* What is required
Please revise the listing below by swapping "midpoint" for "middle" wherever it appears, leaving every other line untouched.
## Start Supplied information
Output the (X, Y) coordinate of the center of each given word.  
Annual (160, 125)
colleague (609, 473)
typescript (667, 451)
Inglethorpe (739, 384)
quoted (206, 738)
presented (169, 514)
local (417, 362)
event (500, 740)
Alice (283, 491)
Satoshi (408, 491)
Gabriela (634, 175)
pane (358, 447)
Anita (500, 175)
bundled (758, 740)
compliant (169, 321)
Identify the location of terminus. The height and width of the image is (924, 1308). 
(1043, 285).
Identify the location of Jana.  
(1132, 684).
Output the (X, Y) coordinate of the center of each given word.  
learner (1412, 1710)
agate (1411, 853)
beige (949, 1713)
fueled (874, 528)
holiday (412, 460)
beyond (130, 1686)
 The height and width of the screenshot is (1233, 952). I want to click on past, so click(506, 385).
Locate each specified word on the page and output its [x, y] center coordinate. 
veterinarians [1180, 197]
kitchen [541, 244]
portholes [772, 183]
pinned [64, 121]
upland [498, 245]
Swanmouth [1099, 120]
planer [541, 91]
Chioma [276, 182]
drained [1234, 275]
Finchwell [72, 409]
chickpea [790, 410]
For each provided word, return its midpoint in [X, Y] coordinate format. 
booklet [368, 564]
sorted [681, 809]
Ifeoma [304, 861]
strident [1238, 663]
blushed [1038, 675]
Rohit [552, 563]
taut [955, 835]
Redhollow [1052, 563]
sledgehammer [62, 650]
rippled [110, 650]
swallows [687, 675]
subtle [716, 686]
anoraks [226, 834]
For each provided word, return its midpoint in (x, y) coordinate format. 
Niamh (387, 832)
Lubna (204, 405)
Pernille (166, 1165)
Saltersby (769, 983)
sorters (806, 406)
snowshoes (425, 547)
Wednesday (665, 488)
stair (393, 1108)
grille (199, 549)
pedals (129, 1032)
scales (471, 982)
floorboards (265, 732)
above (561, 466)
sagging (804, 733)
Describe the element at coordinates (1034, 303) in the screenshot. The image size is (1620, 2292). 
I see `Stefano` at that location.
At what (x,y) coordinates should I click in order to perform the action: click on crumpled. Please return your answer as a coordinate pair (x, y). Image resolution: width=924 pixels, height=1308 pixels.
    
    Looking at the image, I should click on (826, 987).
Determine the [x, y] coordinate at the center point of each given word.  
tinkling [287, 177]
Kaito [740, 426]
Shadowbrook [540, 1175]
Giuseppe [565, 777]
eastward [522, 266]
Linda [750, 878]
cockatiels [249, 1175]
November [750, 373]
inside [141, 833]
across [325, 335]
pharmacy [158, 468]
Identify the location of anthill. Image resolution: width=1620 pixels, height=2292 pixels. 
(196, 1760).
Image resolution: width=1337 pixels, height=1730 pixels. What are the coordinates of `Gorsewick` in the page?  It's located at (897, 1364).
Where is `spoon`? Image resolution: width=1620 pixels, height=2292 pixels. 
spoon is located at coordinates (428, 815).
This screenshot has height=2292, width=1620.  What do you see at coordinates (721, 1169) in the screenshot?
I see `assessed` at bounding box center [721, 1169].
## End Supplied information
* Result of the exercise
Output the (X, Y) coordinate of the center of each given word.  
Annual (160, 125)
colleague (609, 473)
typescript (667, 451)
Inglethorpe (739, 384)
quoted (206, 738)
presented (169, 514)
local (417, 362)
event (500, 740)
Alice (283, 491)
Satoshi (408, 491)
Gabriela (634, 175)
pane (358, 447)
Anita (500, 175)
bundled (758, 740)
compliant (169, 321)
Identify the location of terminus. The height and width of the image is (924, 1308). 
(1043, 285).
Identify the location of Jana.  
(1132, 684).
Output the (X, Y) coordinate of the center of each given word.  
learner (1412, 1710)
agate (1411, 853)
beige (949, 1713)
fueled (874, 528)
holiday (412, 460)
beyond (130, 1686)
 The height and width of the screenshot is (1233, 952). I want to click on past, so click(506, 385).
Locate each specified word on the page and output its [x, y] center coordinate. 
veterinarians [1180, 197]
kitchen [541, 244]
portholes [772, 183]
pinned [64, 121]
upland [498, 245]
Swanmouth [1099, 120]
planer [541, 91]
Chioma [276, 182]
drained [1234, 275]
Finchwell [72, 409]
chickpea [790, 410]
For each provided word, return its middle in [X, Y] coordinate format. 
booklet [368, 564]
sorted [681, 809]
Ifeoma [304, 861]
strident [1238, 663]
blushed [1038, 675]
Rohit [552, 563]
taut [955, 835]
Redhollow [1052, 563]
sledgehammer [62, 650]
rippled [110, 650]
swallows [687, 675]
subtle [716, 686]
anoraks [226, 834]
For each provided word, return its middle in (x, y) coordinate format. 
Niamh (387, 832)
Lubna (204, 405)
Pernille (166, 1165)
Saltersby (769, 983)
sorters (806, 406)
snowshoes (425, 547)
Wednesday (665, 488)
stair (393, 1108)
grille (199, 549)
pedals (129, 1032)
scales (471, 982)
floorboards (265, 732)
above (561, 466)
sagging (804, 733)
Describe the element at coordinates (1034, 303) in the screenshot. The image size is (1620, 2292). 
I see `Stefano` at that location.
At what (x,y) coordinates should I click in order to perform the action: click on crumpled. Please return your answer as a coordinate pair (x, y). Image resolution: width=924 pixels, height=1308 pixels.
    
    Looking at the image, I should click on (826, 987).
Determine the [x, y] coordinate at the center point of each given word.  
tinkling [287, 177]
Kaito [740, 426]
Shadowbrook [540, 1175]
Giuseppe [565, 777]
eastward [522, 266]
Linda [750, 878]
cockatiels [249, 1175]
November [750, 373]
inside [141, 833]
across [325, 335]
pharmacy [158, 468]
Identify the location of anthill. Image resolution: width=1620 pixels, height=2292 pixels. 
(196, 1760).
Image resolution: width=1337 pixels, height=1730 pixels. What are the coordinates of `Gorsewick` in the page?  It's located at (897, 1364).
Where is `spoon`? Image resolution: width=1620 pixels, height=2292 pixels. 
spoon is located at coordinates (428, 815).
This screenshot has height=2292, width=1620.  What do you see at coordinates (721, 1169) in the screenshot?
I see `assessed` at bounding box center [721, 1169].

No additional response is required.